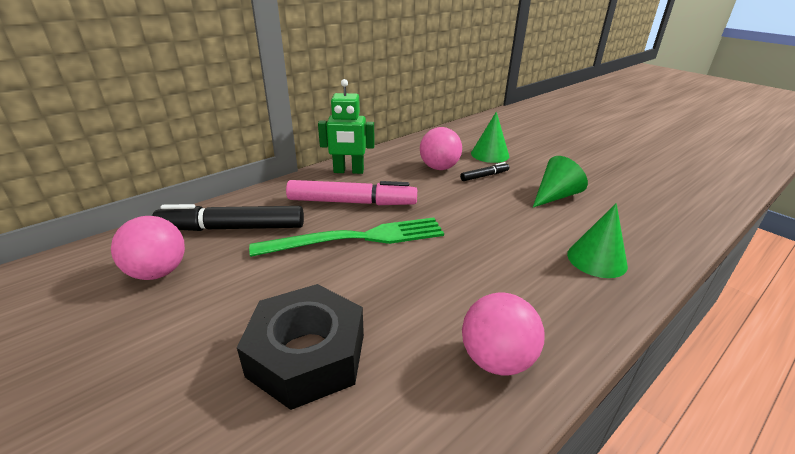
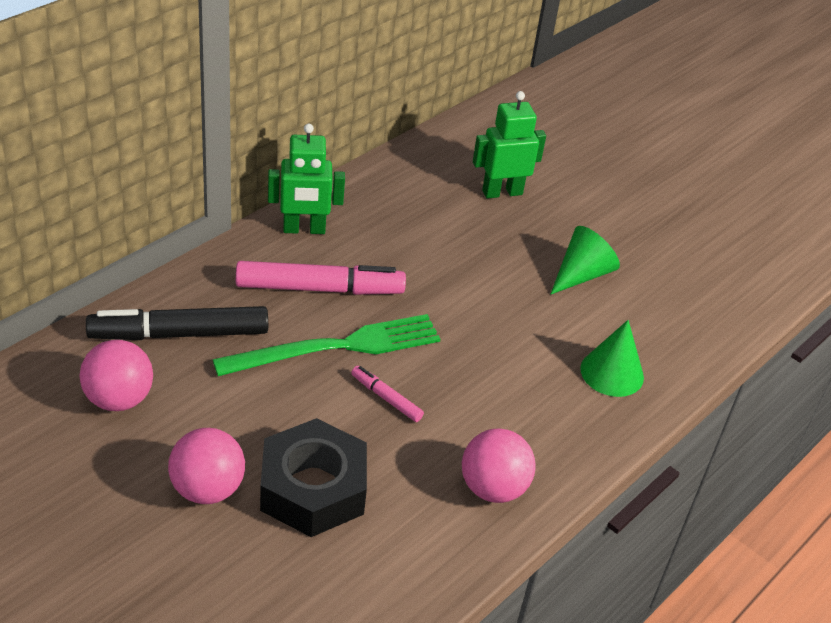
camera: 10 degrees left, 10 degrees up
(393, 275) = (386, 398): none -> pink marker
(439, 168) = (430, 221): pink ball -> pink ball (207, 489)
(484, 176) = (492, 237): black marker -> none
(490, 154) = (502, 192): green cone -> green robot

━━━

» EXERCISE DESCRIPTION:
Print the records above verbatim, pictures excluded.

» REPLY TO THE TASK:
camera: 10 degrees left, 10 degrees up
(393, 275) = (386, 398): none -> pink marker
(439, 168) = (430, 221): pink ball -> pink ball (207, 489)
(484, 176) = (492, 237): black marker -> none
(490, 154) = (502, 192): green cone -> green robot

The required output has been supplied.